## Assignment
Whenever the word "minus" turns up in a line of the data below, copy that line.

[Before-and-after change data]

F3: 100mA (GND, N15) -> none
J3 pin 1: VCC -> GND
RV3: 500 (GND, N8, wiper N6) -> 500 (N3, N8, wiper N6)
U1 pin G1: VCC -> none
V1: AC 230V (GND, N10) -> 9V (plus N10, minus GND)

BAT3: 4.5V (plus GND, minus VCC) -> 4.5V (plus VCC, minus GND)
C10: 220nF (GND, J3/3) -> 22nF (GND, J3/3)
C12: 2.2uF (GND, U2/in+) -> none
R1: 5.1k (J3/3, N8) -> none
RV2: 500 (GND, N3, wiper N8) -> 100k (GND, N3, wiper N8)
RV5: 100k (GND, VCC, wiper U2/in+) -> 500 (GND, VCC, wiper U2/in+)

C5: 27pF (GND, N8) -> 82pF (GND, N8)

## Solution to this exercise
V1: AC 230V (GND, N10) -> 9V (plus N10, minus GND)
BAT3: 4.5V (plus GND, minus VCC) -> 4.5V (plus VCC, minus GND)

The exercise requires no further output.